### EXERCISE:
Using the entries below, copy exactly each line from the line with "none -> white 1x1 round brick [545,273,578,324]" up to and including the line with "none -> white 1x3 slope [476,361,579,447]", with every picture left out.

### Stored dataset items:
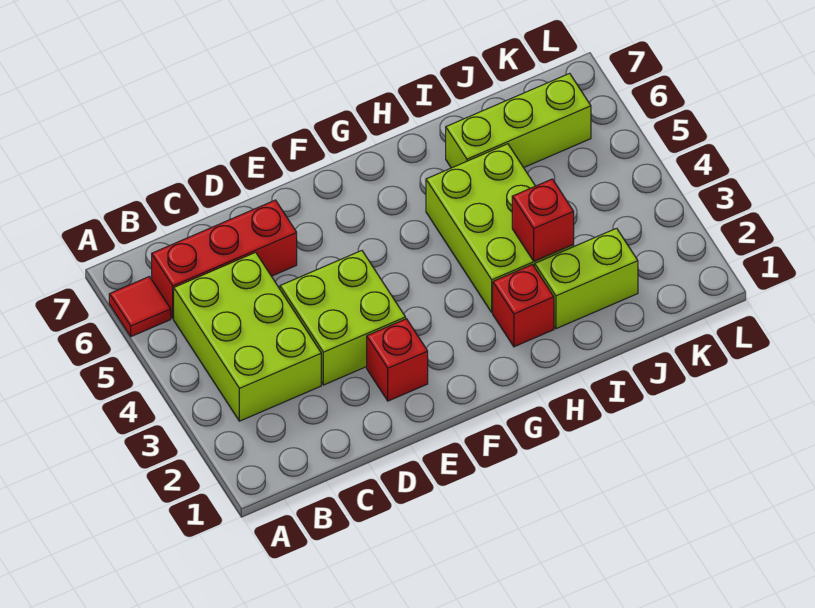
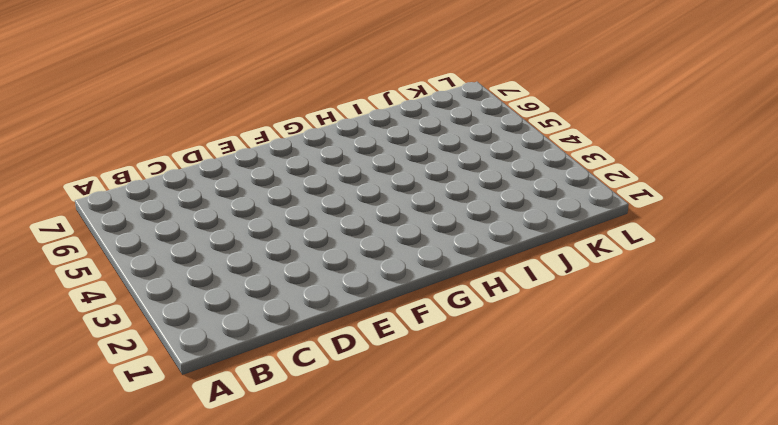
none -> red 1x1 tile [109,277,171,337]
none -> lime 2x3 brick [174,252,321,421]

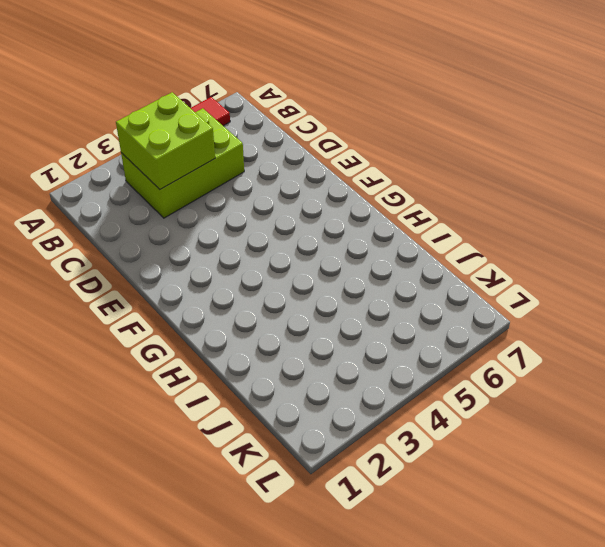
lime 2x2 brick [116,92,215,189] -> lime 2x2 brick moved to [280,251,406,385]
none -> red 1x3 brick [152,200,297,318]
none -> red 1x1 brick [367,319,428,401]

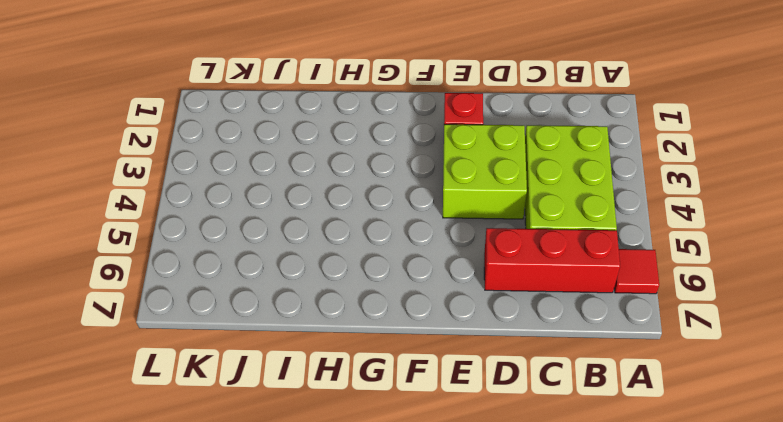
none -> red 1x1 brick [493,265,554,347]
none -> lime 2x3 brick [426,144,574,312]

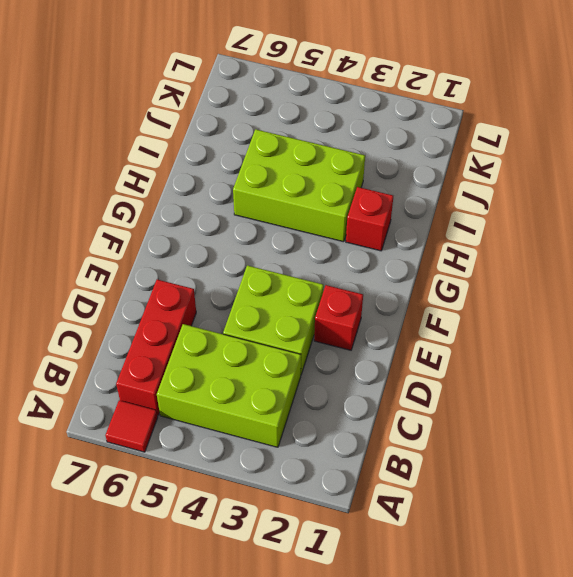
none -> lime 1x2 brick [535,228,638,329]
none -> lime 1x3 brick [446,73,591,168]

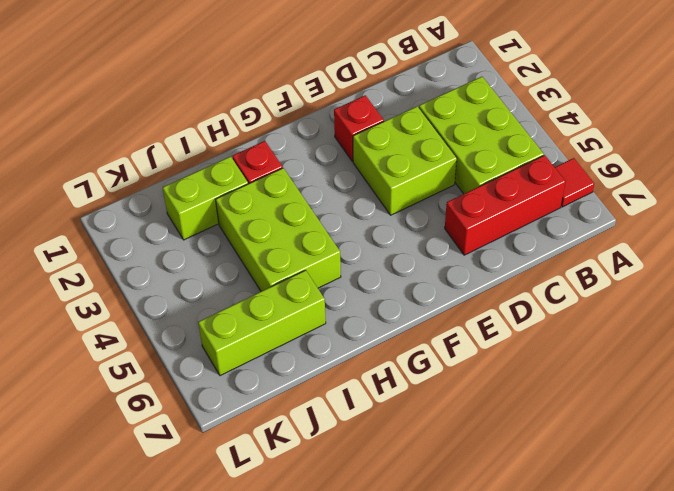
none -> red 1x1 brick [512,179,574,261]

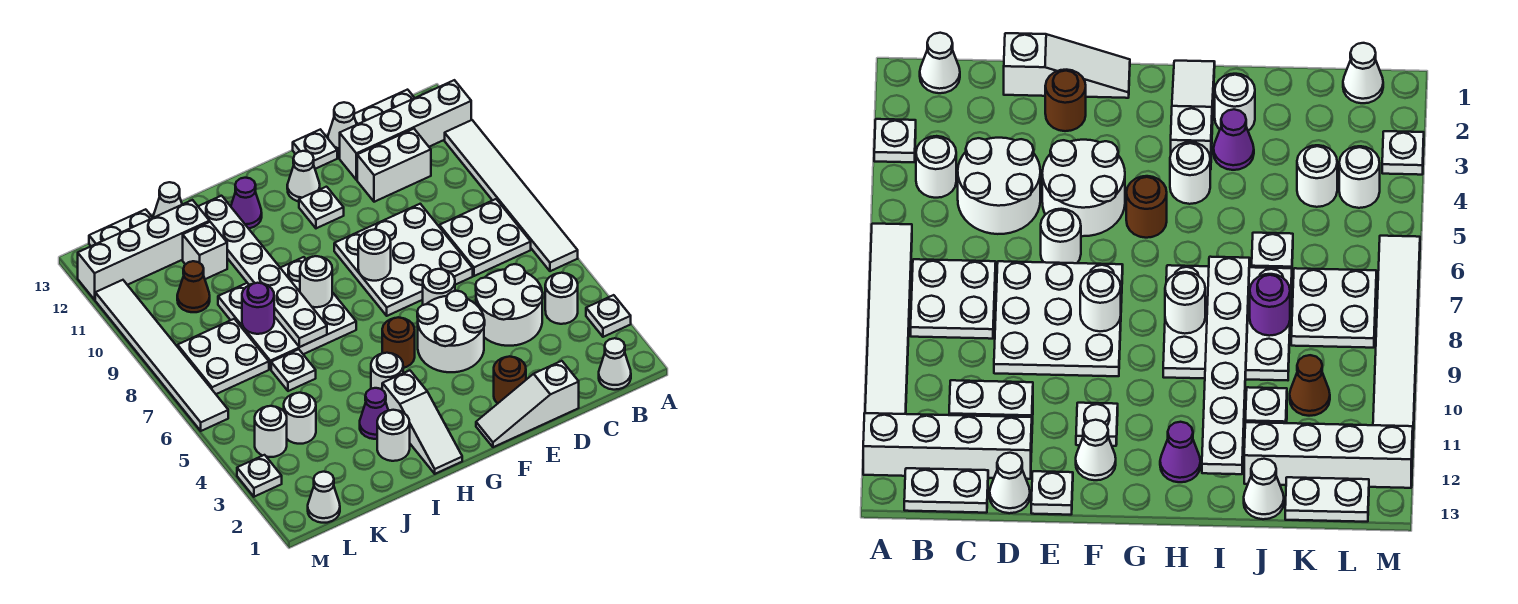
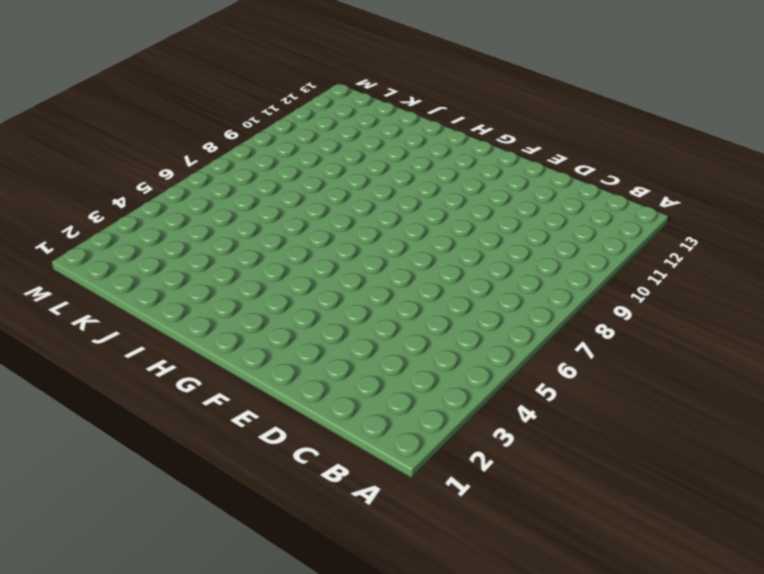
none -> white 1x1 plate [586,295,631,337]
none -> white 1x6 tile [445,120,578,271]
none -> white 1x4 brick [340,80,471,180]
none -> white 1x1 cone [599,338,631,390]

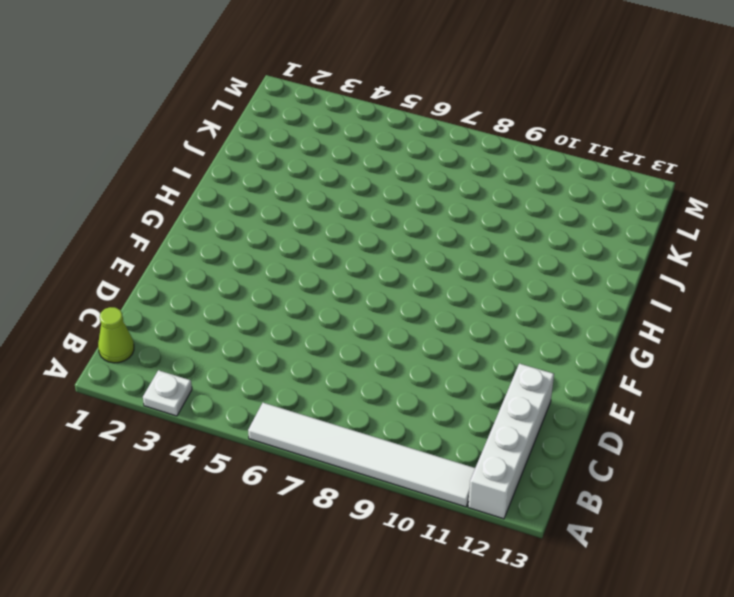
lime 1x1 cone [98,307,134,363] -> white 1x1 cone [599,338,631,390]
none -> white 1x1 round brick [545,273,578,324]
none -> white 2x2 plate [439,199,531,276]
none -> white 1x2 plate [354,90,414,124]
none -> white 2x2 round brick [476,264,543,346]

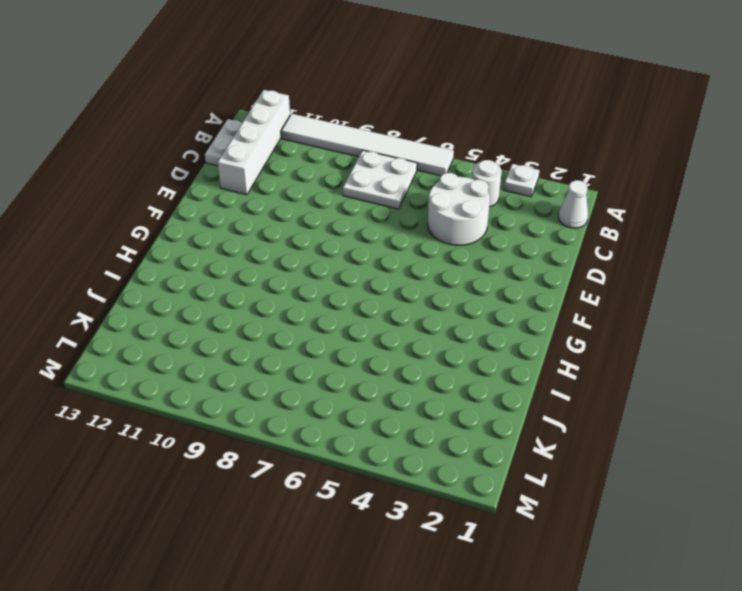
none -> white 1x2 brick [357,129,431,202]
none -> white 1x3 slope [476,361,579,447]
none -> white 3x3 plate [334,204,473,316]
none -> white 1x1 cone [328,102,357,153]

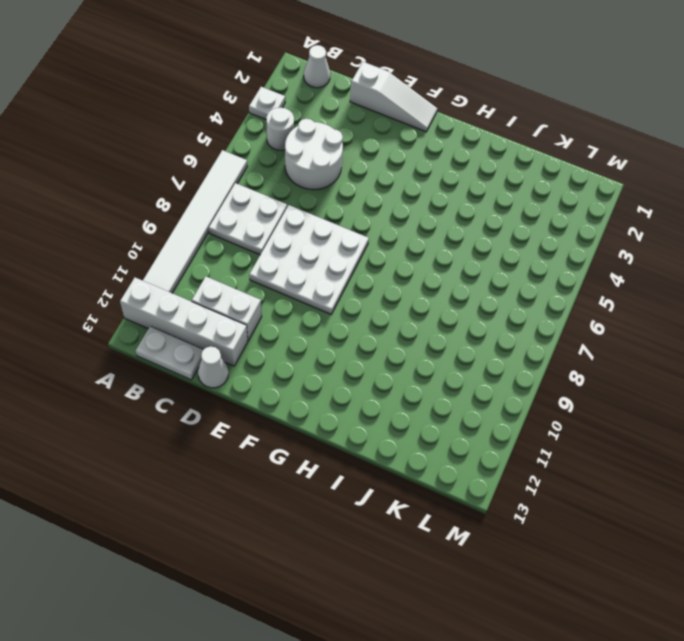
none -> brown 1x1 round brick [494,356,526,403]
none -> white 2x2 round brick [417,291,485,372]
none -> white 1x1 round brick [423,269,455,305]
none -> white 1x1 plate [293,129,337,169]

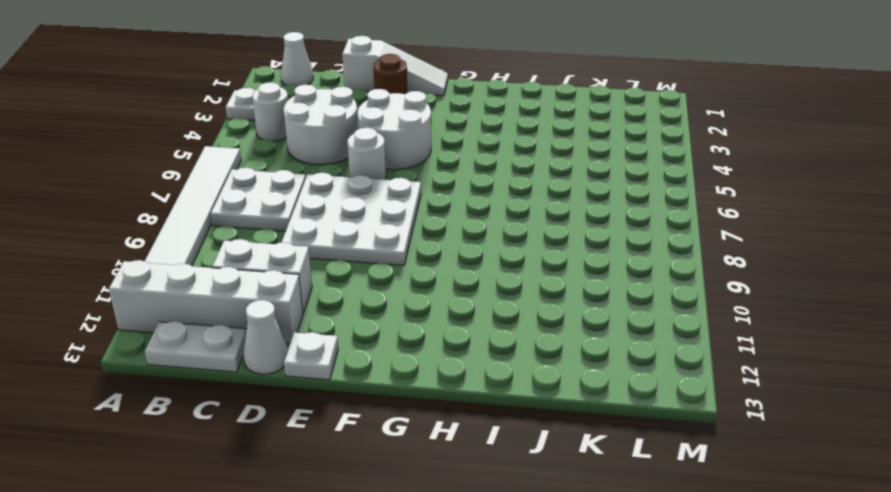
none -> white 1x1 plate [299,187,344,228]
none -> white 1x1 cone [287,151,320,201]
none -> brown 1x1 round brick [382,317,415,368]
none -> white 1x3 slope [382,371,462,474]

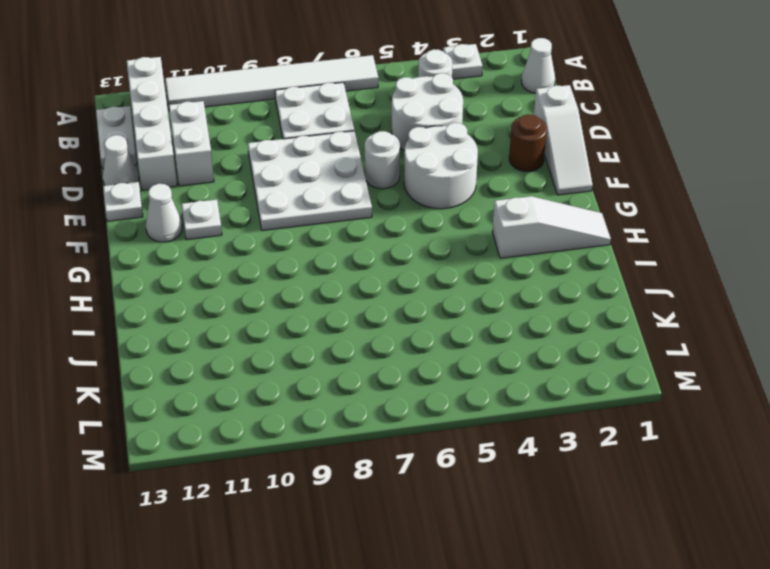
none -> brown 1x1 round brick [382,317,415,368]
none -> white 1x1 round brick [371,353,403,389]
none -> white 3x3 plate [218,257,356,369]
none -> purple 1x1 cone [231,178,262,229]

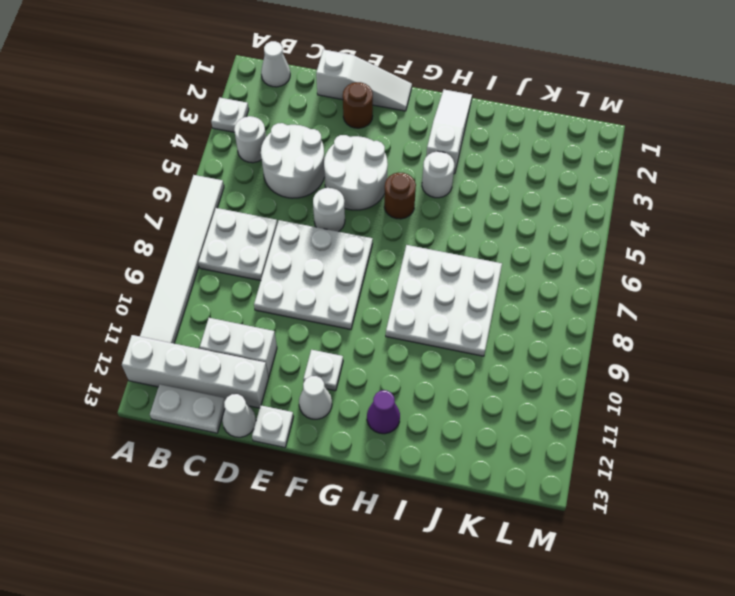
none -> white 1x1 round brick [377,410,410,461]
none -> purple 1x1 cone [360,388,388,439]
none -> white 1x1 plate [271,349,316,391]
none -> white 1x1 brick [183,222,227,279]

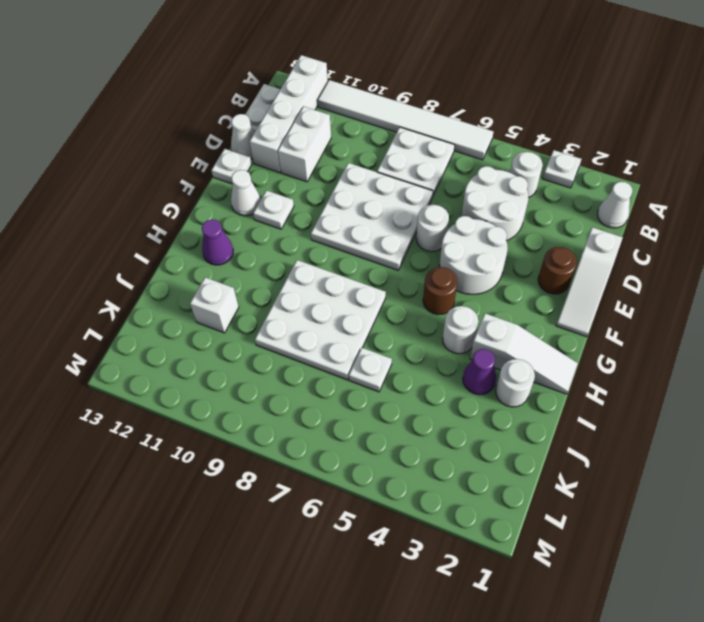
none -> white 1x4 brick [78,200,210,300]
none -> white 1x1 cone [153,182,182,218]
none -> white 1x1 round brick [284,393,316,444]
none -> white 2x2 plate [178,319,269,394]

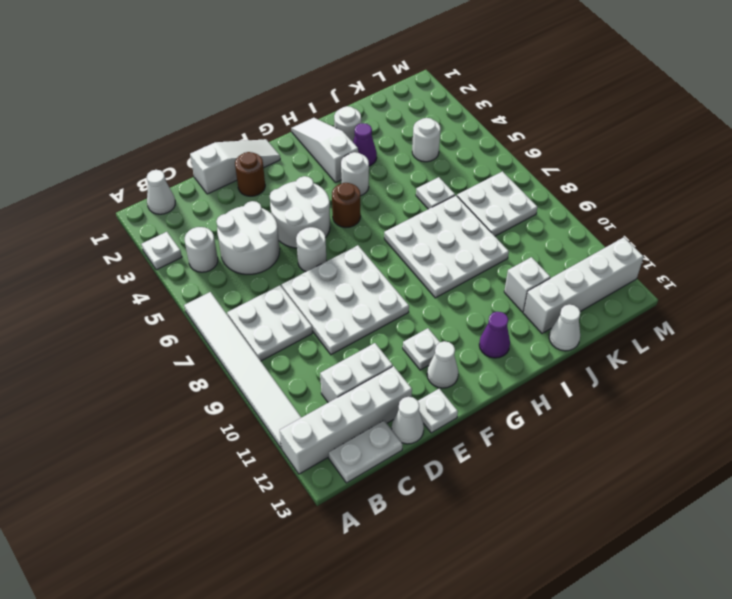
none -> brown 1x1 cone [177,261,210,312]
none -> white 1x2 plate [89,209,153,246]
none -> white 1x1 cone [308,472,340,523]
none -> white 1x1 round brick [255,406,287,457]

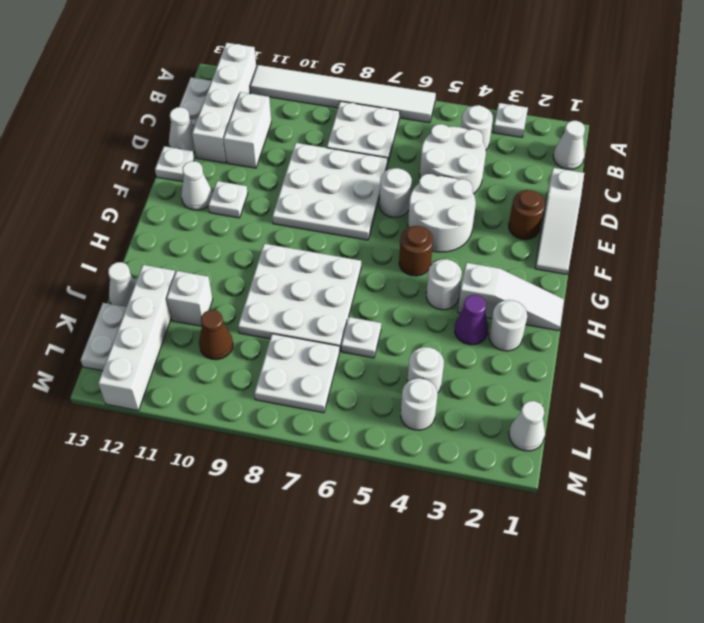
none -> purple 1x1 cone [231,178,262,229]
none -> white 1x1 plate [237,455,282,497]
none -> white 1x6 tile [95,280,228,431]
none -> white 1x1 round brick [358,230,391,281]

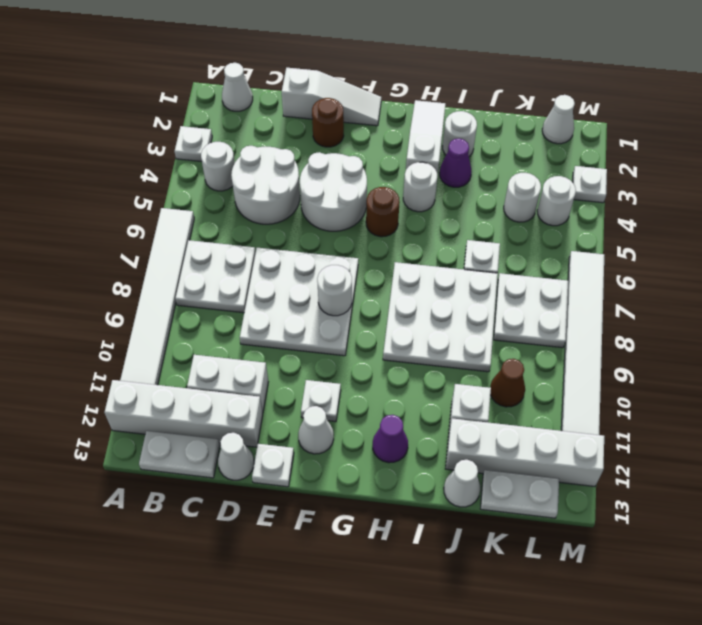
none -> white 1x1 round brick [423,269,455,305]
none -> white 1x1 round brick [300,256,332,307]
none -> white 1x6 plate [198,196,327,347]
none -> purple 1x1 round brick [242,283,274,334]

### RESULT OF THIS TASK:
none -> white 1x1 round brick [545,273,578,324]
none -> white 2x2 plate [439,199,531,276]
none -> white 1x2 plate [354,90,414,124]
none -> white 2x2 round brick [476,264,543,346]

none -> white 1x2 brick [357,129,431,202]
none -> white 1x3 slope [476,361,579,447]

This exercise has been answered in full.